··· Data for the task
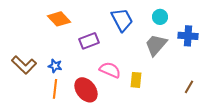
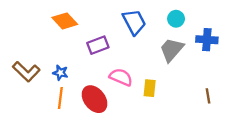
brown line: (189, 87) -> (208, 96), turned -40

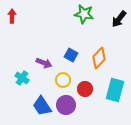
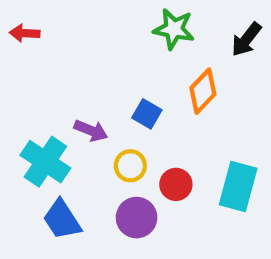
red arrow: (12, 16) -> (25, 33), turned -88
orange diamond: (99, 58) -> (203, 91), moved
cyan cross: (22, 78) -> (45, 162), size x1.6
blue trapezoid: (42, 106) -> (62, 220), moved

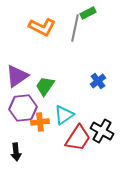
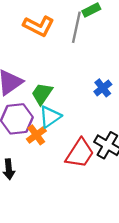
cyan triangle: (64, 115) -> (50, 117), moved
orange cross: (40, 122) -> (36, 135), turned -30

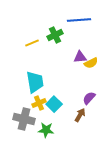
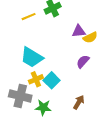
cyan trapezoid: (35, 82) -> (32, 57), turned 130
purple semicircle: (89, 98) -> (83, 62), moved
brown arrow: (80, 115) -> (79, 102), moved

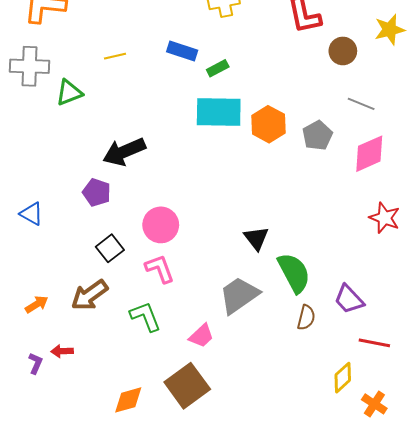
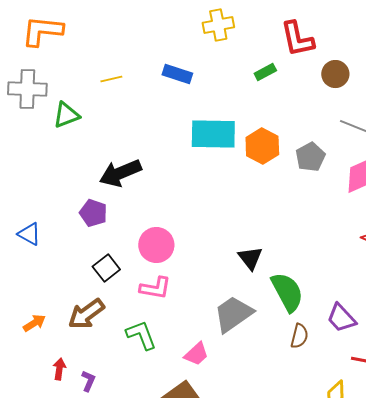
green rectangle: (218, 68) -> (265, 72), moved
pink L-shape: (160, 269) -> (155, 288), turned 120
red arrow: (62, 351) -> (59, 369), turned 100
purple L-shape: (36, 363) -> (88, 381), moved

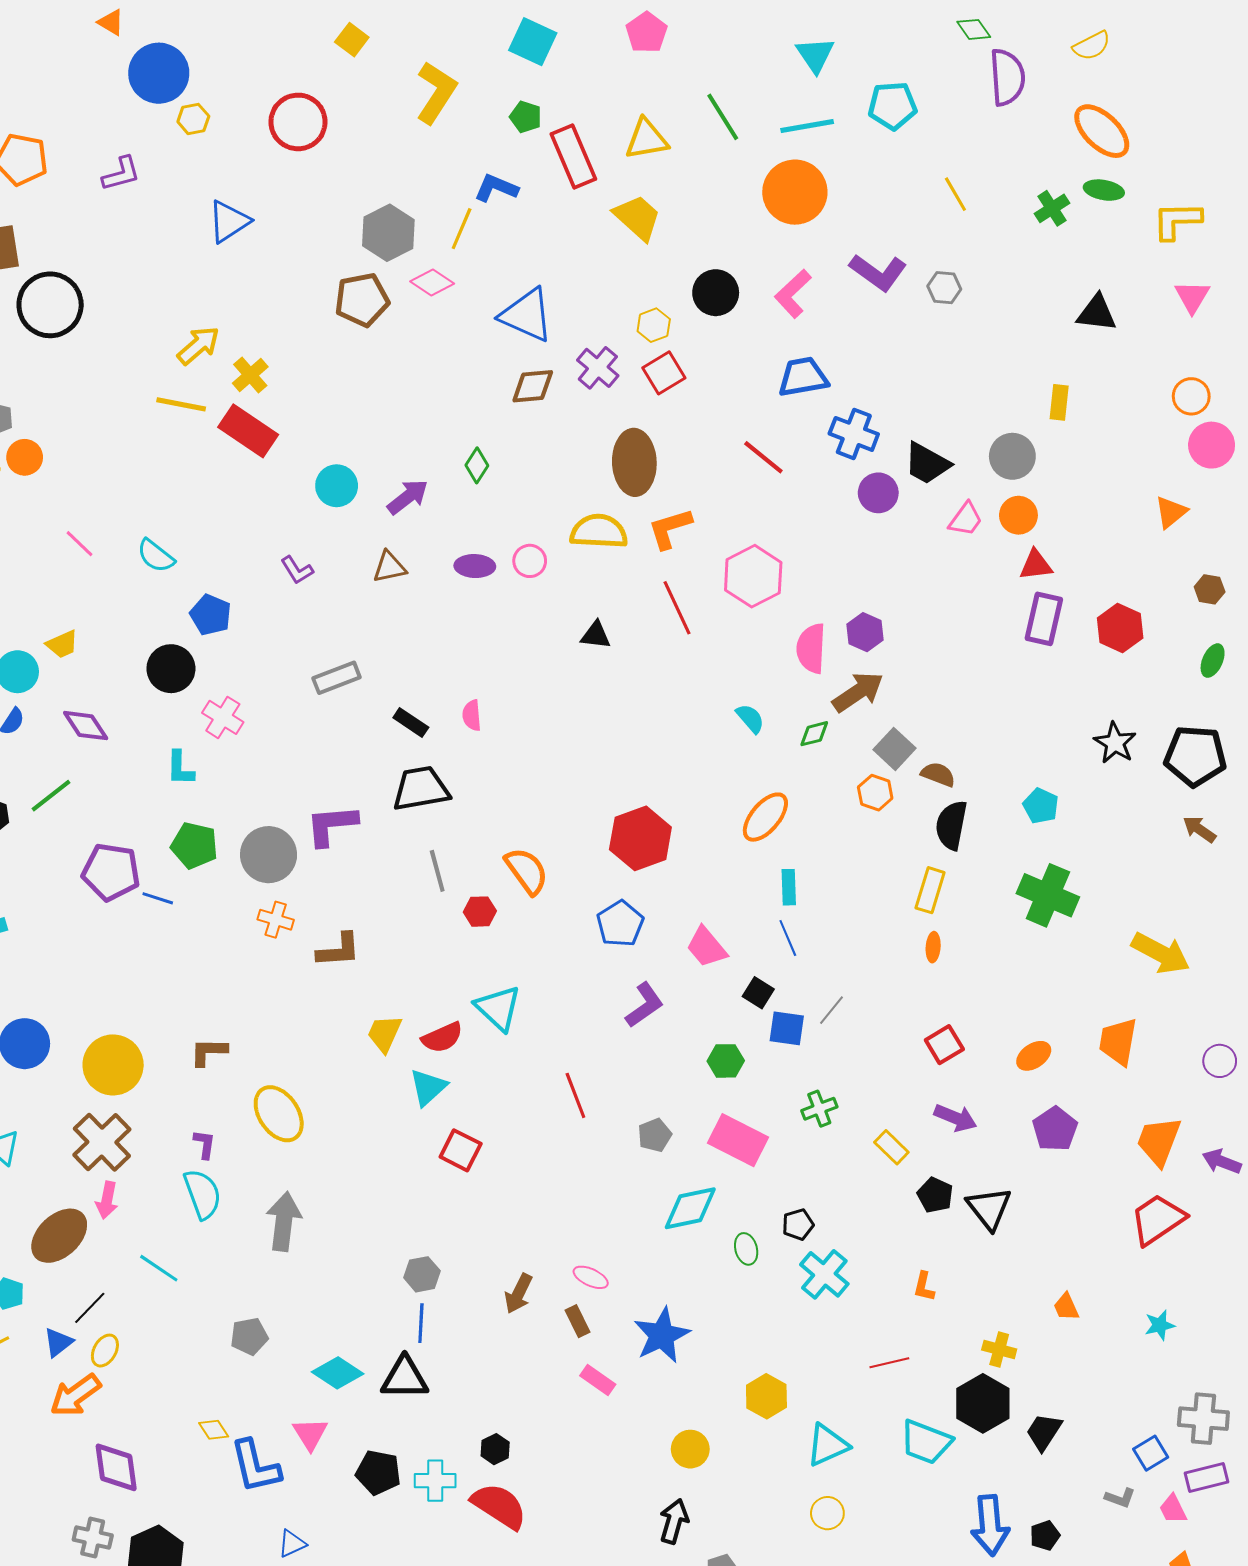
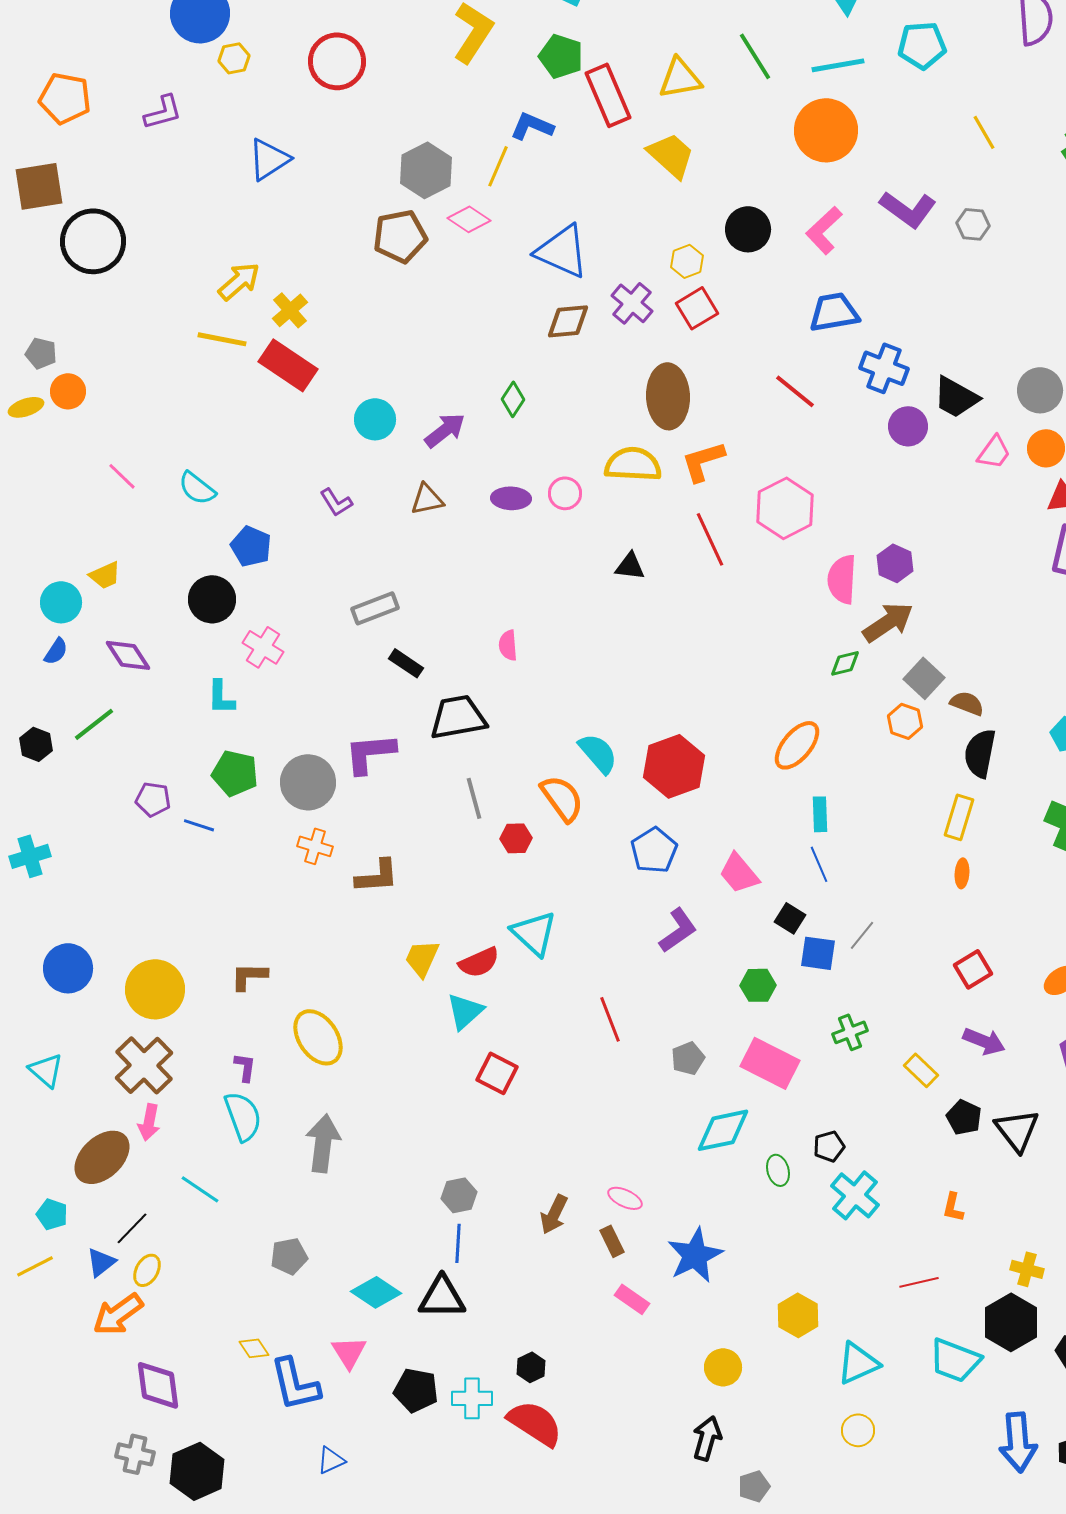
green pentagon: (526, 117) -> (561, 56), size x1.4
cyan semicircle: (750, 718) -> (598, 753), moved, size x1.4
black rectangle: (411, 723) -> (406, 663), moved
purple pentagon: (111, 872) -> (153, 799), size x0.6

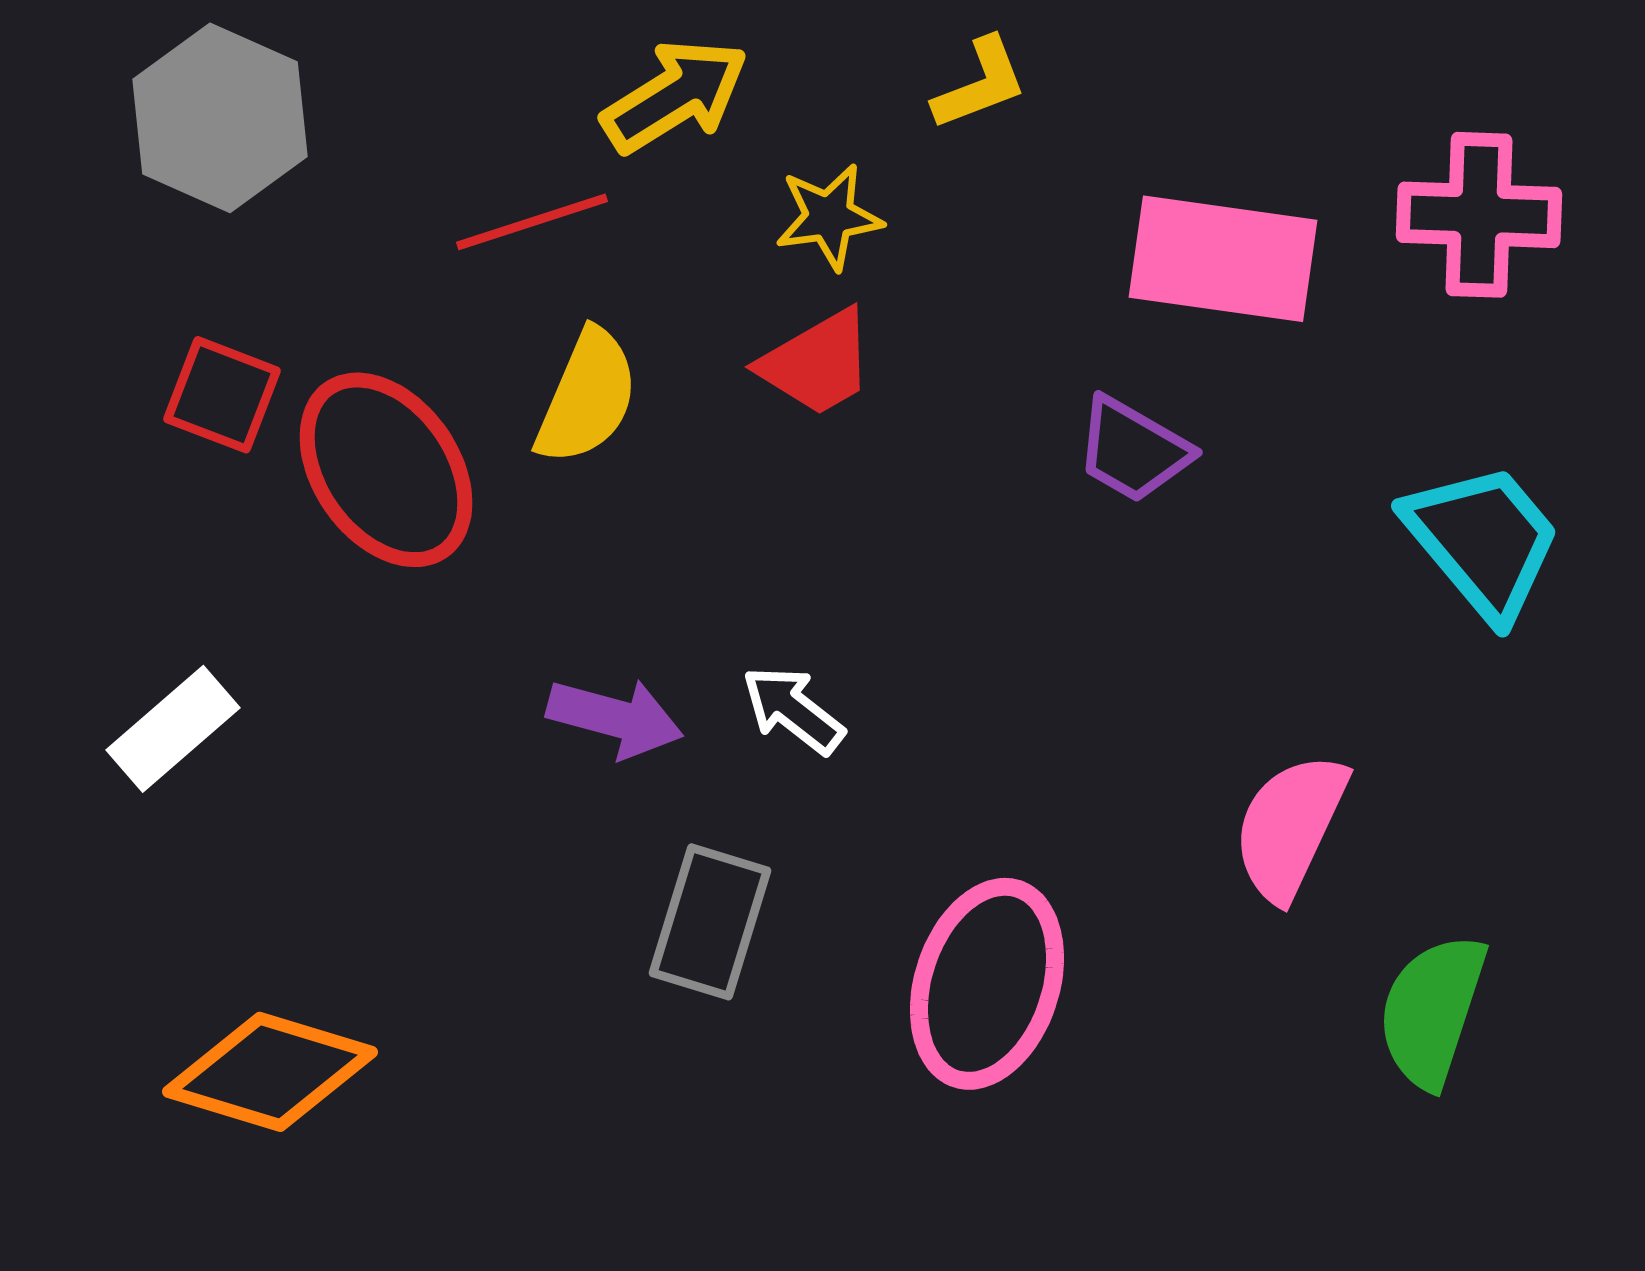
······
→ Requirement:
Search the records for lines holding the word "brown", then copy each line you find.

→ Reply to the exercise:
brown line: (189, 87) -> (208, 96), turned -40
brown arrow: (80, 115) -> (79, 102), moved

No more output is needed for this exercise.